──────── DATA SUPPLIED

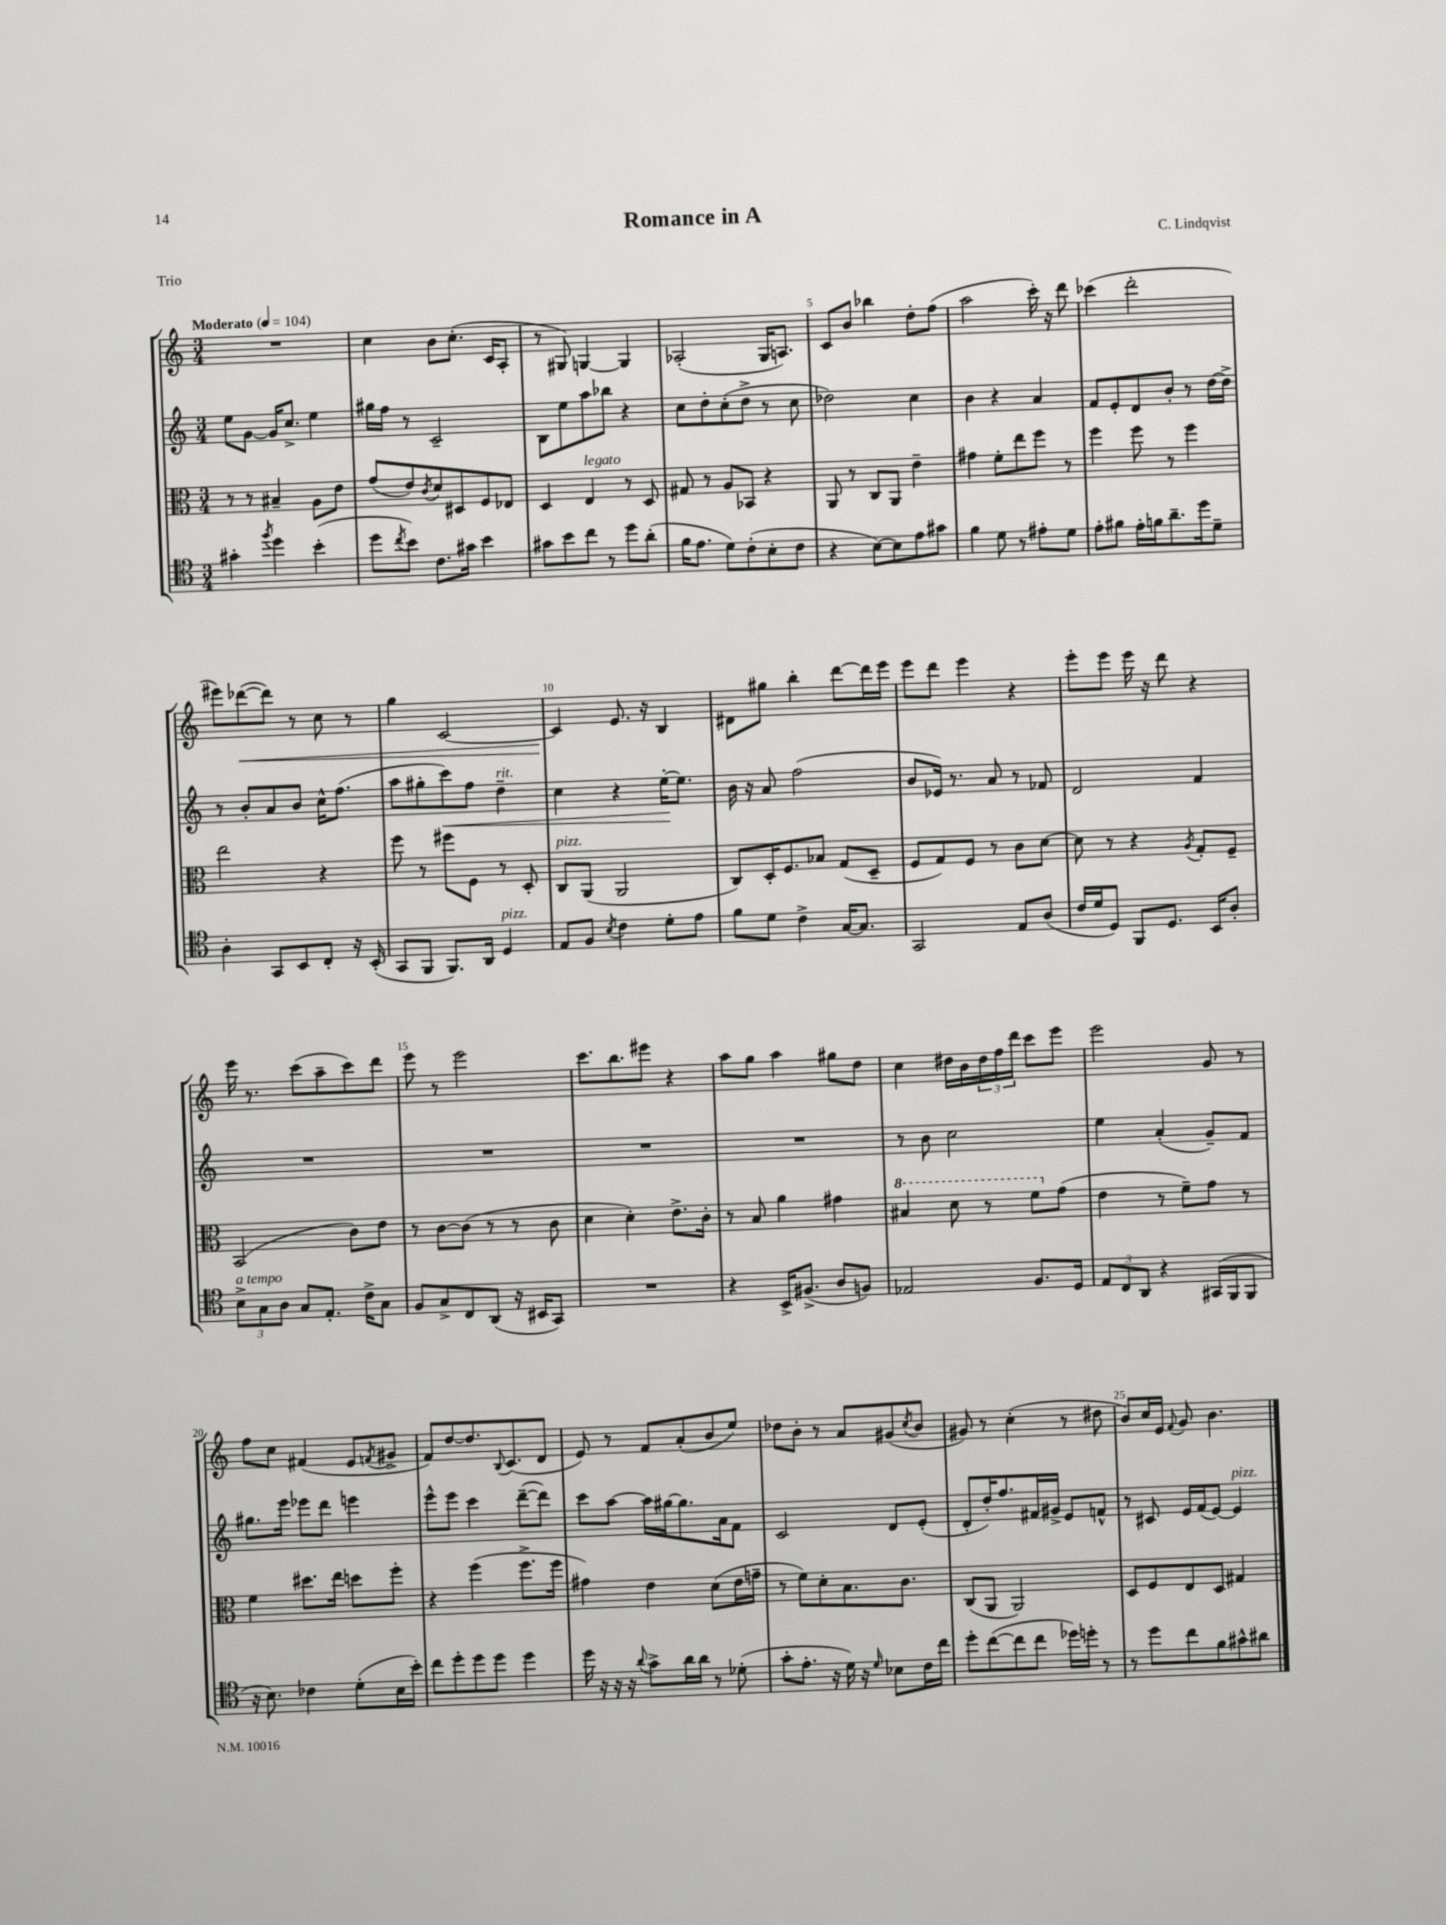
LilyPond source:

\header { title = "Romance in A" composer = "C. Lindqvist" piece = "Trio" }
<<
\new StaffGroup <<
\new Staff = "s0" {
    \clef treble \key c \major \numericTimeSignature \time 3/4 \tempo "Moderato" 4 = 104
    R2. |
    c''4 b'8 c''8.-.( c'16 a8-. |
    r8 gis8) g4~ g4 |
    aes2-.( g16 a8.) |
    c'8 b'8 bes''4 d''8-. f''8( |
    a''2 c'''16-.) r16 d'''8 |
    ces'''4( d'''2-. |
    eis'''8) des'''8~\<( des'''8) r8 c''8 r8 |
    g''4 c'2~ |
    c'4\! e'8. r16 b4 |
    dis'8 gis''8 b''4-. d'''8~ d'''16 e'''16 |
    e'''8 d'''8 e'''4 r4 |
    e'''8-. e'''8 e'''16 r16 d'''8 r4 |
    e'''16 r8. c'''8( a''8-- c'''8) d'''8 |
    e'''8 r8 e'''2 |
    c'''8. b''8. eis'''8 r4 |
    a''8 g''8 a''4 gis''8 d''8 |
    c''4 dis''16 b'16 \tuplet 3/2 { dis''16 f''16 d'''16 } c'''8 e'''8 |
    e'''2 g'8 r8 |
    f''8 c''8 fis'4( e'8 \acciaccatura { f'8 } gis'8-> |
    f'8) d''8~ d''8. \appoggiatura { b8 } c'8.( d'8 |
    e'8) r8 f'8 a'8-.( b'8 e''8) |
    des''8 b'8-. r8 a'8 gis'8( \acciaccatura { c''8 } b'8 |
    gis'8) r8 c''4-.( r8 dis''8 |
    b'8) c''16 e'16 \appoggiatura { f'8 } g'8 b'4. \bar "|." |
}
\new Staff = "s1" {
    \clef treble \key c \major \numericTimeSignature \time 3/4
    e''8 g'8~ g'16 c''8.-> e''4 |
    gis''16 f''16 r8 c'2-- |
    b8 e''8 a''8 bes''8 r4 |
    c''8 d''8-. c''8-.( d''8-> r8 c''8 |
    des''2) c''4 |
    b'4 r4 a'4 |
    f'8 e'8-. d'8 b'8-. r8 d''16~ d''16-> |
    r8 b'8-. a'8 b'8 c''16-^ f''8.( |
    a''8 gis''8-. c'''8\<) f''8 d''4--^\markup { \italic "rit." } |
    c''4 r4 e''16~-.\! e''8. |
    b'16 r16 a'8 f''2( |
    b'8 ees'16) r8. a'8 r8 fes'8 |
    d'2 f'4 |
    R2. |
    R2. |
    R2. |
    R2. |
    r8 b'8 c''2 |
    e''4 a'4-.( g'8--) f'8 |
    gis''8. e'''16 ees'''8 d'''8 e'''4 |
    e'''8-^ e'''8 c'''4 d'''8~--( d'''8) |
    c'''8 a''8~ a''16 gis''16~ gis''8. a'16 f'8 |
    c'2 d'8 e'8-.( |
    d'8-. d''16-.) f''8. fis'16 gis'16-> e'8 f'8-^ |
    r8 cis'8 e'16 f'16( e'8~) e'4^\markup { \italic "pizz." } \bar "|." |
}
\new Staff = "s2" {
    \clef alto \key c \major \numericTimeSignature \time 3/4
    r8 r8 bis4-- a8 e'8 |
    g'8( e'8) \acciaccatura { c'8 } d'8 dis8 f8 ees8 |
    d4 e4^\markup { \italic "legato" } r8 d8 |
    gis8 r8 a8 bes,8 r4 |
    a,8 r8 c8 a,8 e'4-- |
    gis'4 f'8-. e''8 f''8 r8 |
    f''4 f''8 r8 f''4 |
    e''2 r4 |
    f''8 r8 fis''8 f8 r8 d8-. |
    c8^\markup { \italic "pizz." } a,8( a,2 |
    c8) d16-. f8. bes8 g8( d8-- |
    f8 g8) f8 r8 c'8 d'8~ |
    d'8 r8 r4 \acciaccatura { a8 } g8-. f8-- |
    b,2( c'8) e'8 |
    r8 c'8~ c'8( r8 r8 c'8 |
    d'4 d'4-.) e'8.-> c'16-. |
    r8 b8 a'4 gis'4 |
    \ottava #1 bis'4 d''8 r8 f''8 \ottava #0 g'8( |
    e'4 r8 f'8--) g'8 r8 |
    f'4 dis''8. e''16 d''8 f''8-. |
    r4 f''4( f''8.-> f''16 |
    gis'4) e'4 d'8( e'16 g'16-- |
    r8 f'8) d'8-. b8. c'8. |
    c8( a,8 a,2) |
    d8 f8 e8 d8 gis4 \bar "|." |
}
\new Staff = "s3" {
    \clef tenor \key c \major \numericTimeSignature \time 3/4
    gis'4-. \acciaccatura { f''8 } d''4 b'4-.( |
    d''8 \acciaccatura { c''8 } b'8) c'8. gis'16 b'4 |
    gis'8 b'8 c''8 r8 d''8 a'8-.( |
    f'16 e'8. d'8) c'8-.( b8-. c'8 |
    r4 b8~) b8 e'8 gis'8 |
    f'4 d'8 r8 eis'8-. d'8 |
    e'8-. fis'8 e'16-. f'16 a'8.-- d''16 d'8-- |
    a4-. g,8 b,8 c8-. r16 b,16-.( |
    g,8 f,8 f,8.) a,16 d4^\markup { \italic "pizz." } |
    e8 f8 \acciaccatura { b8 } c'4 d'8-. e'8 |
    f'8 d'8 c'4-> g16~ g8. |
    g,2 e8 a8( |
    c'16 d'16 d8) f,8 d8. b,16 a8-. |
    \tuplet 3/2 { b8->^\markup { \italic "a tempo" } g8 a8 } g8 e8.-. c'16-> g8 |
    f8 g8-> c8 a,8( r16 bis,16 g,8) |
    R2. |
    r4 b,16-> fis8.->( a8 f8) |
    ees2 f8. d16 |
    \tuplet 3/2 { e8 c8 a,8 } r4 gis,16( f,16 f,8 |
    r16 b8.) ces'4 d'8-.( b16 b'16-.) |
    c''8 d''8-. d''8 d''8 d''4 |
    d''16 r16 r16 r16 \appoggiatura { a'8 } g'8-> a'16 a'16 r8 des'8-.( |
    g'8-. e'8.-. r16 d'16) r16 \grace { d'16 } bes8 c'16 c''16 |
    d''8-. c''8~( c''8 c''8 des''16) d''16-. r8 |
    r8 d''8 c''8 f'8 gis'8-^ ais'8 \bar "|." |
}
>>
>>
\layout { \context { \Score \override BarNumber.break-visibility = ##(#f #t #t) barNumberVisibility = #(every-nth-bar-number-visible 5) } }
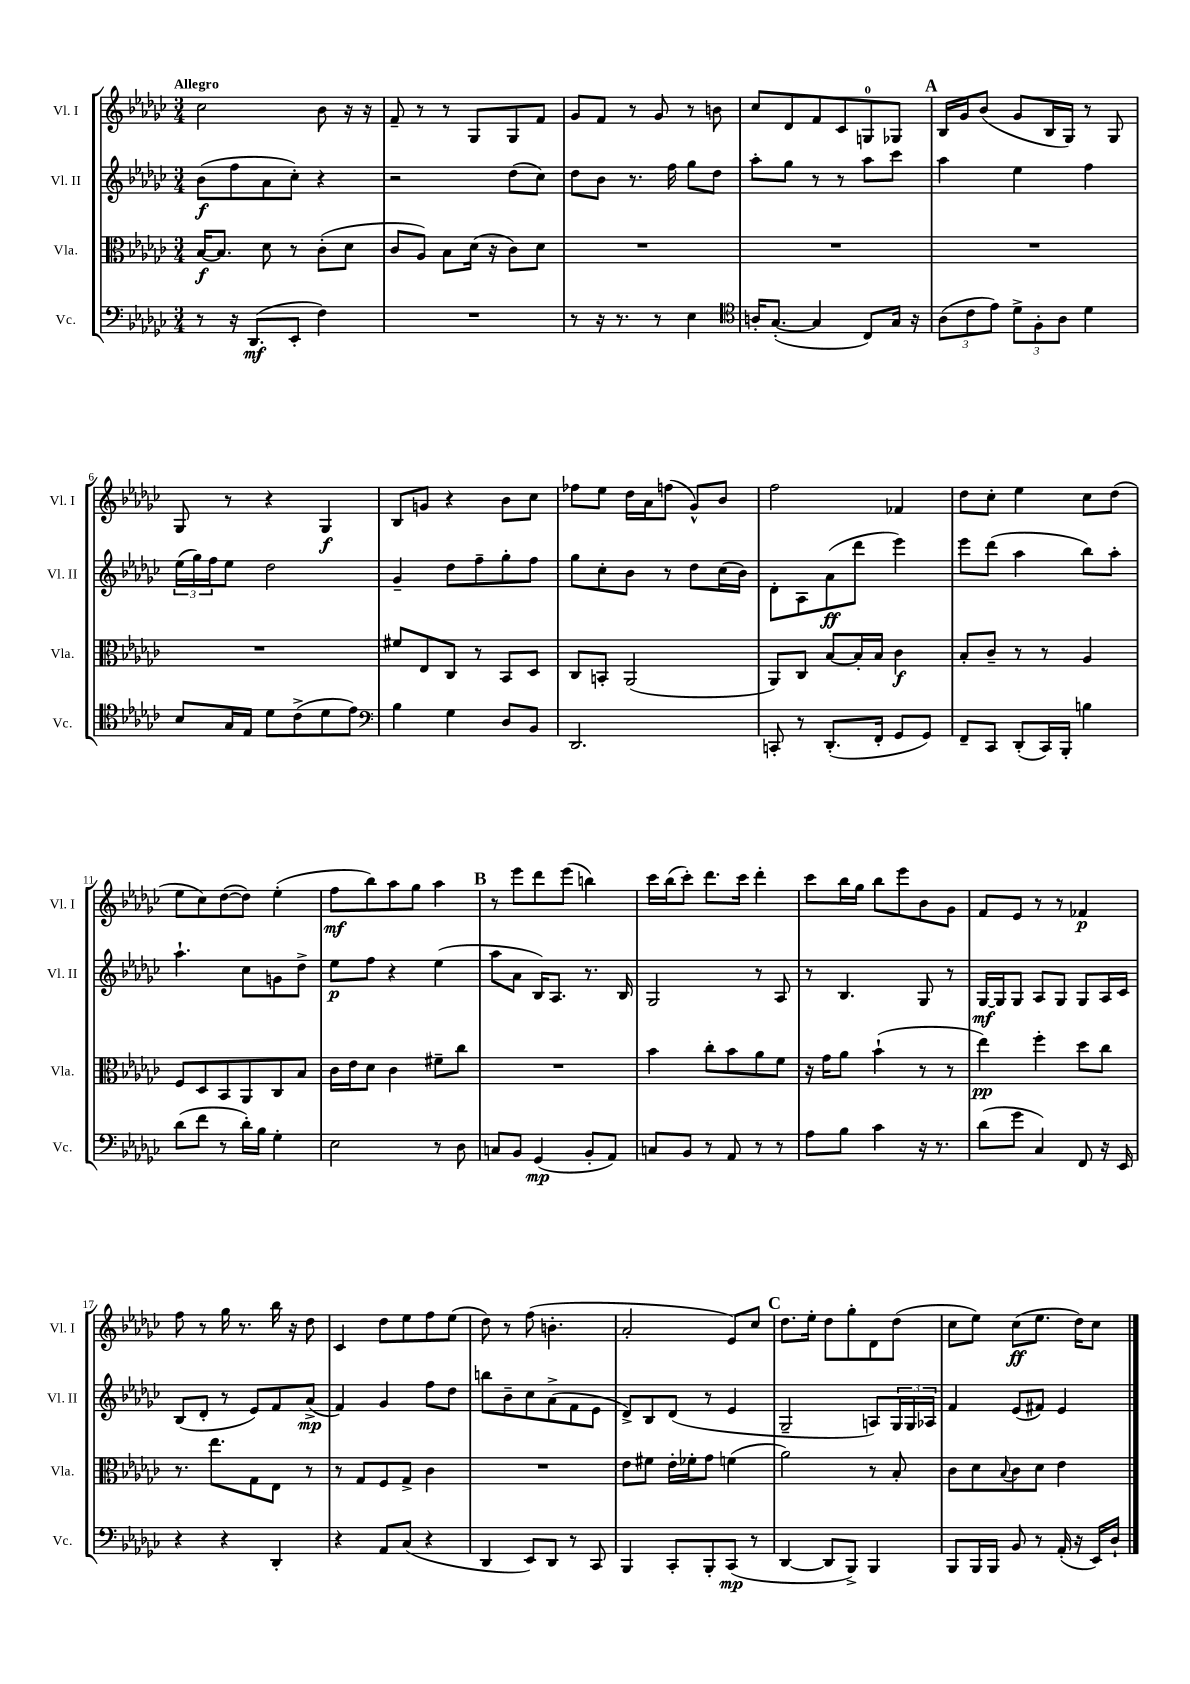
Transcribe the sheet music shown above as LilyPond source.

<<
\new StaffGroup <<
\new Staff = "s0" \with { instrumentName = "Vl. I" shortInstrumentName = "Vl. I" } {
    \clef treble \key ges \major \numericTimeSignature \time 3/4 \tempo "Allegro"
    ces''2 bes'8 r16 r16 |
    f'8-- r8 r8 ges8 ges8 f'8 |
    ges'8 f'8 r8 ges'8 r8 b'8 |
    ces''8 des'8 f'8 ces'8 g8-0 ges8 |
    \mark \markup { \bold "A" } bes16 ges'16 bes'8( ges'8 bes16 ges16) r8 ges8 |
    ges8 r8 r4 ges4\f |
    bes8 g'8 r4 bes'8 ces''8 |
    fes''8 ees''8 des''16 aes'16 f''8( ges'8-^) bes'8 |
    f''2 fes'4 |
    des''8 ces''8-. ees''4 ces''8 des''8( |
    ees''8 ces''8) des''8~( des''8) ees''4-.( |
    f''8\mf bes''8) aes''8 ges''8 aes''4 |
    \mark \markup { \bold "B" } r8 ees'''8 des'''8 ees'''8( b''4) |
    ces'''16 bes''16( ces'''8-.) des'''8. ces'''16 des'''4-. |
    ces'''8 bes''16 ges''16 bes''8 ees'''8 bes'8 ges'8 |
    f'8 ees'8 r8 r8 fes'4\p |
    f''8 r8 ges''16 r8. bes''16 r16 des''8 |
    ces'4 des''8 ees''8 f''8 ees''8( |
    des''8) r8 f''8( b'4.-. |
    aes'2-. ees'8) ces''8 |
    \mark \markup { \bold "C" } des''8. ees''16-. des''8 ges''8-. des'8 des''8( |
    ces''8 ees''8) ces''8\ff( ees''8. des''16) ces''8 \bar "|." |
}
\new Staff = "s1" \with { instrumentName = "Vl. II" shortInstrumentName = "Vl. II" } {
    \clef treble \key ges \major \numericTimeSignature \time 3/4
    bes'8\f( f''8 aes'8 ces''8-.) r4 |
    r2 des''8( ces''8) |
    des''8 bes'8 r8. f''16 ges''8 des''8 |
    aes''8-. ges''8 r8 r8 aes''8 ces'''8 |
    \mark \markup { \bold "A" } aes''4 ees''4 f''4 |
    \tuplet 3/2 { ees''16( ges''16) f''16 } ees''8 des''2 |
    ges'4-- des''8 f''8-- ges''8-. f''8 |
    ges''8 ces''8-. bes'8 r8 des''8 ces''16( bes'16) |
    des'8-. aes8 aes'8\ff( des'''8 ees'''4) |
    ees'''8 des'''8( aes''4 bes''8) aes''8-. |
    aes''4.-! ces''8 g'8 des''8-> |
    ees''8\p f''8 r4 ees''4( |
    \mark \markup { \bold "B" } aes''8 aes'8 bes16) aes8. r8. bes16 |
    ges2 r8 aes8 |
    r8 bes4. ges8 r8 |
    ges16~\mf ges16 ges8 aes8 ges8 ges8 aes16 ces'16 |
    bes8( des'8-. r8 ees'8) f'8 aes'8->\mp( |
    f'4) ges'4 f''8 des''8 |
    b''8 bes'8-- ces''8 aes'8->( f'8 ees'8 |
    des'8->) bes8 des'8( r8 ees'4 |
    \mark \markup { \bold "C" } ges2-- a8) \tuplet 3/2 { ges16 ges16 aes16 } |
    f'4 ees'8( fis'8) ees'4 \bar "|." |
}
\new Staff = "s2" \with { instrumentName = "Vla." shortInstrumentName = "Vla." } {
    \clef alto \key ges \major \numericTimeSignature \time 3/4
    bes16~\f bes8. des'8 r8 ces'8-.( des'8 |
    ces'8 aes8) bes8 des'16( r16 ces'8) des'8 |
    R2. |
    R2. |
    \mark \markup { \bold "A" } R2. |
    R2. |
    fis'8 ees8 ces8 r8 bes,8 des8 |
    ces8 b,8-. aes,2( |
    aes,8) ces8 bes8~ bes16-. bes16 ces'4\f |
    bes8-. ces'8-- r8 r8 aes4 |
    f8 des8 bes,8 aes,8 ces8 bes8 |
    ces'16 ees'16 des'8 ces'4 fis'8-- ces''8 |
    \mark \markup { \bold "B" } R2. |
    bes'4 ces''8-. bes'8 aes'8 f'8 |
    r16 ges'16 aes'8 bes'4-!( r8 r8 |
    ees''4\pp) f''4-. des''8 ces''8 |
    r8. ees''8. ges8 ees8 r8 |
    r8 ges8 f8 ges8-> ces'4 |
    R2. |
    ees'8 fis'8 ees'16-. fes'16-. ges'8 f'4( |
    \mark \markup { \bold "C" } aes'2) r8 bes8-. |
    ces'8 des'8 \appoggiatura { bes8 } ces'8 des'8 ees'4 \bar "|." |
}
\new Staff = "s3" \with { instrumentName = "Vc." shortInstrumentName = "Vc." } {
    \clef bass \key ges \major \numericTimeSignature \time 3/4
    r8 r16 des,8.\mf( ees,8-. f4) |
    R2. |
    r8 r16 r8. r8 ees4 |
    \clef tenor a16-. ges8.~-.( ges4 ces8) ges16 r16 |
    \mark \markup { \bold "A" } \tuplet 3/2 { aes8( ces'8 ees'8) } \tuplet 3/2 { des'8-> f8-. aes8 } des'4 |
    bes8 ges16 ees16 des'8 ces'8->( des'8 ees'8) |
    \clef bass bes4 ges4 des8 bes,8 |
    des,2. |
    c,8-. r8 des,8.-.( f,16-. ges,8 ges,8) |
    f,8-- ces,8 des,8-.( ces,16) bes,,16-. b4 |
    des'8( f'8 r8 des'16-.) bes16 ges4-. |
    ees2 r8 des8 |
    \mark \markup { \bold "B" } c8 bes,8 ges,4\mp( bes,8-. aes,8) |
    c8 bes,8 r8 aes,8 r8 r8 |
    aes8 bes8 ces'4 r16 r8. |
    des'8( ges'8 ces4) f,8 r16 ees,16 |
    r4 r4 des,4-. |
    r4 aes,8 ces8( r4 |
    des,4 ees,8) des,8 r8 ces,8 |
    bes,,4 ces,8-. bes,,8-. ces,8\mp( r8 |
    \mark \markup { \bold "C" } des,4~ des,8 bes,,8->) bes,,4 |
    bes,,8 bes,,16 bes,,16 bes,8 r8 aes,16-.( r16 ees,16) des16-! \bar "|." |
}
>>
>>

────────────────

### [WHAT NEEDS TO BE DONE]
Gather each line from the entries above that contains the word "treble".

### [OUTPUT FOR THIS EXERCISE]
    \clef treble \key c \major \numericTimeSignature \time 3/4 \tempo "Moderato" 4 = 104
    \clef treble \key c \major \numericTimeSignature \time 3/4
    \clef treble \key ges \major \numericTimeSignature \time 3/4 \tempo "Allegro"
    \clef treble \key ges \major \numericTimeSignature \time 3/4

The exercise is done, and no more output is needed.